*** Data for this task ***
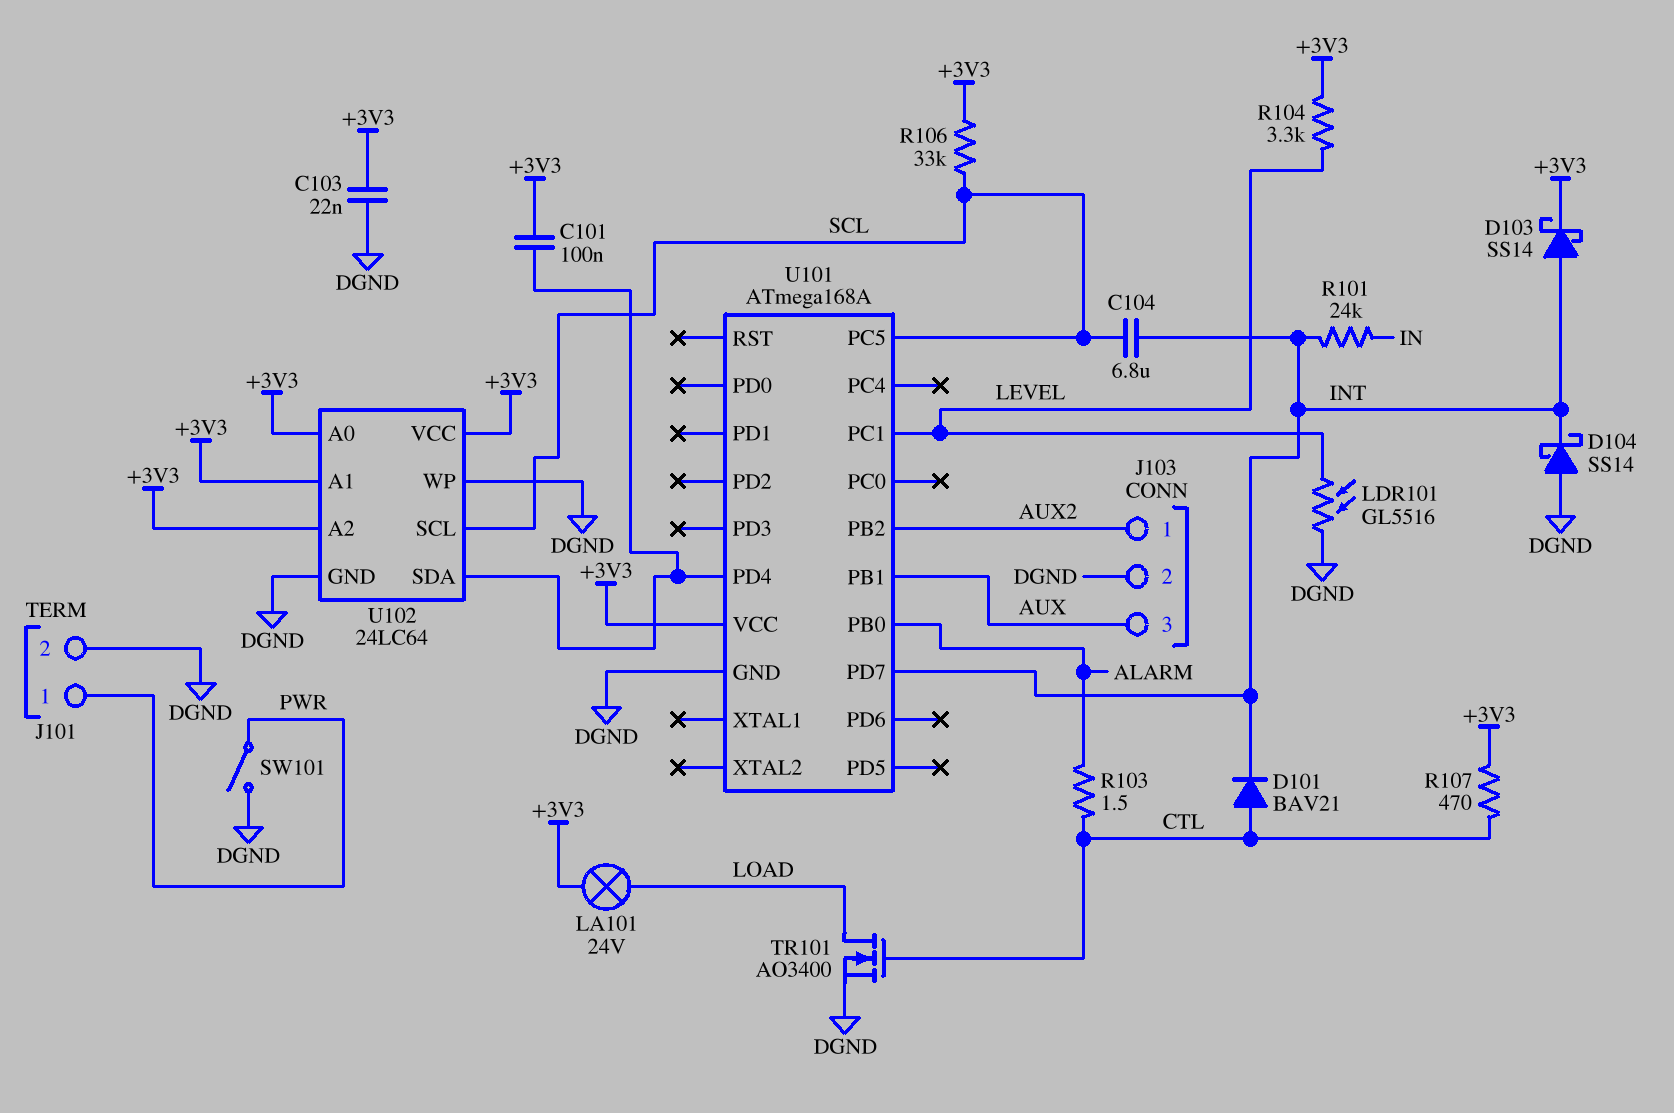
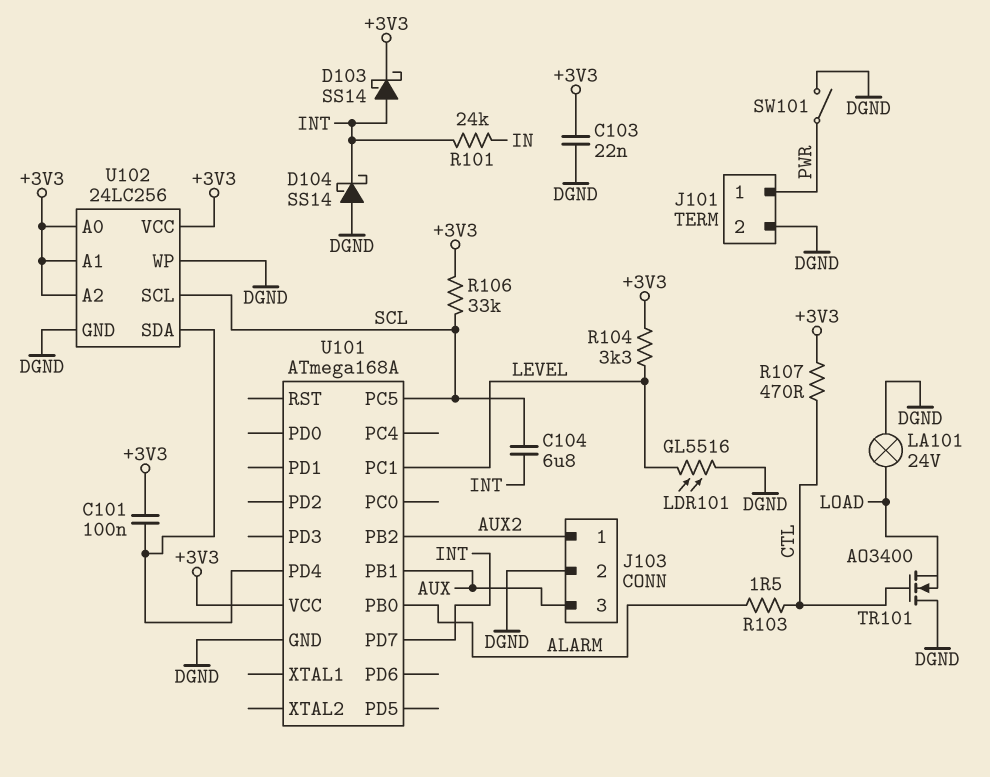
D101: diode BAV21 (A CTL, K INT) -> none
LA101: lamp 24V (+3V3, LOAD) -> lamp 24V (DGND, LOAD)
TR101: NMOS AO3400 (G CTL, D LOAD, S DGND) -> NMOS AO3400 (G CTL, D DGND, S LOAD)
U102: 24LC64 -> 24LC256

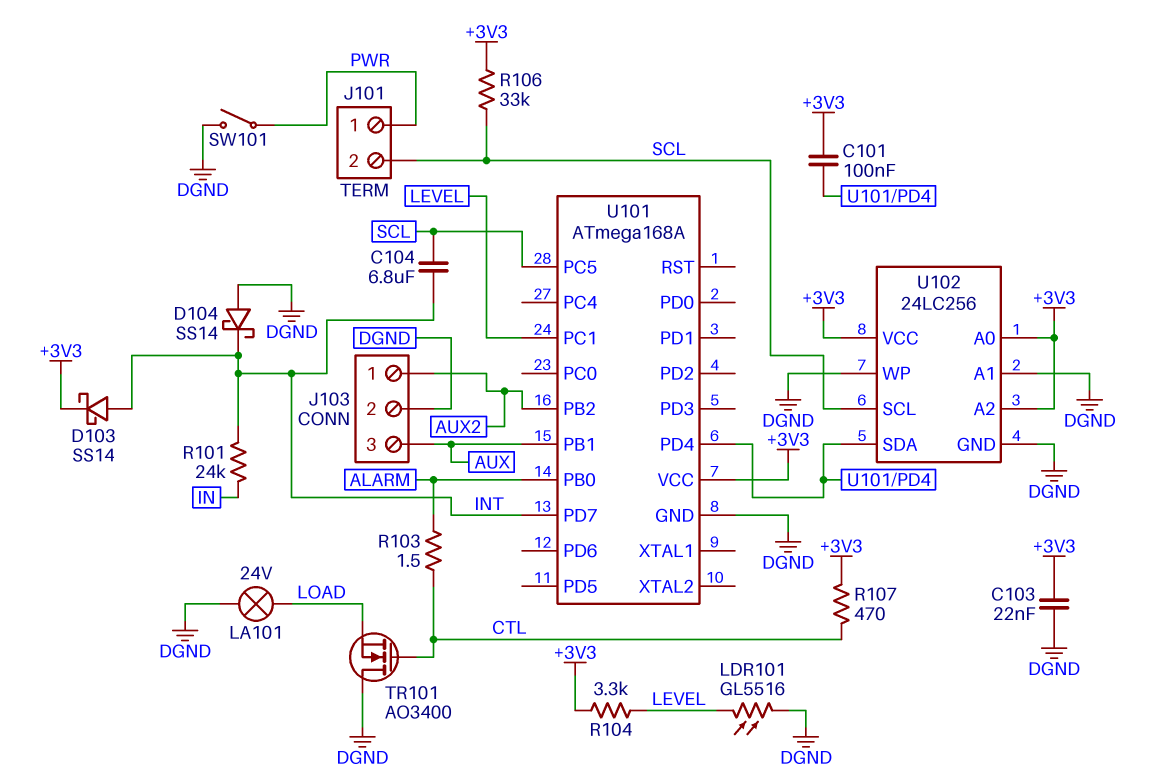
J101 pin 2: DGND -> SCL
U102 pin A1: +3V3 -> DGND

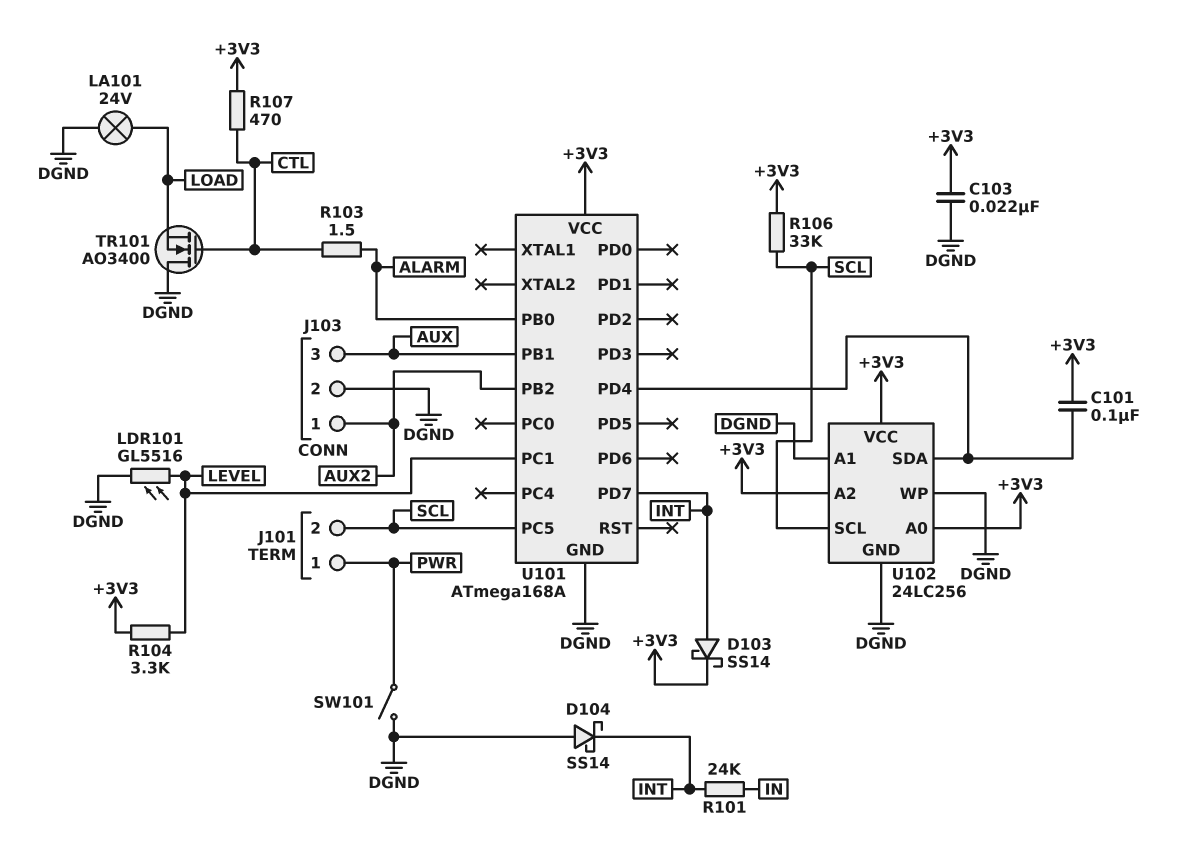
C104: 6.8uF (INT, SCL) -> none

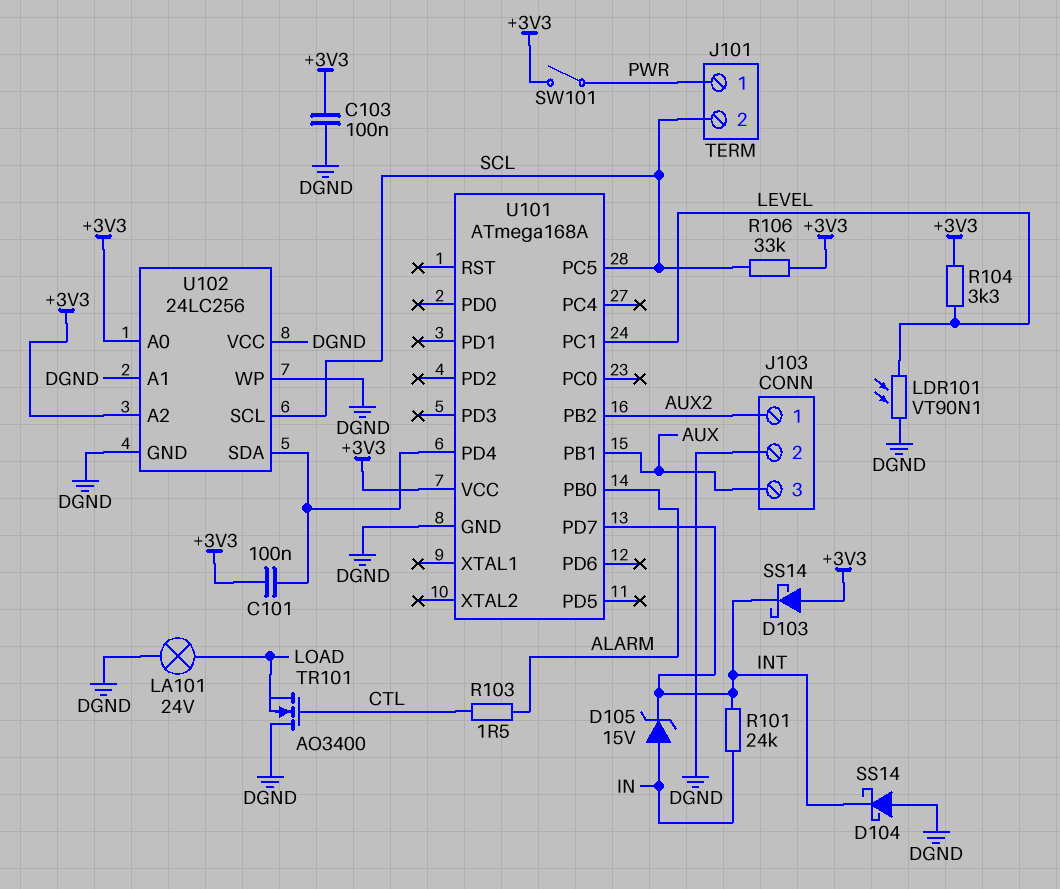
C103: 22nF (+3V3, DGND) -> 100nF (+3V3, DGND)
D103: schottky SS14 (A INT, K +3V3) -> schottky SS14 (A +3V3, K INT)
D105: none -> zener 15V (A IN, K INT)
LDR101: GL5516 (DGND, LEVEL) -> VT90N1 (DGND, LEVEL)
R107: 470 (+3V3, CTL) -> none
SW101: switch (DGND, PWR) -> switch (+3V3, PWR)
U102 pin VCC: +3V3 -> DGND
***
Exercise description: Pictures aside, reproduce every record exactly as it stands.

Response for this exercise:
D101: diode BAV21 (A CTL, K INT) -> none
LA101: lamp 24V (+3V3, LOAD) -> lamp 24V (DGND, LOAD)
TR101: NMOS AO3400 (G CTL, D LOAD, S DGND) -> NMOS AO3400 (G CTL, D DGND, S LOAD)
U102: 24LC64 -> 24LC256

J101 pin 2: DGND -> SCL
U102 pin A1: +3V3 -> DGND

C104: 6.8uF (INT, SCL) -> none

C103: 22nF (+3V3, DGND) -> 100nF (+3V3, DGND)
D103: schottky SS14 (A INT, K +3V3) -> schottky SS14 (A +3V3, K INT)
D105: none -> zener 15V (A IN, K INT)
LDR101: GL5516 (DGND, LEVEL) -> VT90N1 (DGND, LEVEL)
R107: 470 (+3V3, CTL) -> none
SW101: switch (DGND, PWR) -> switch (+3V3, PWR)
U102 pin VCC: +3V3 -> DGND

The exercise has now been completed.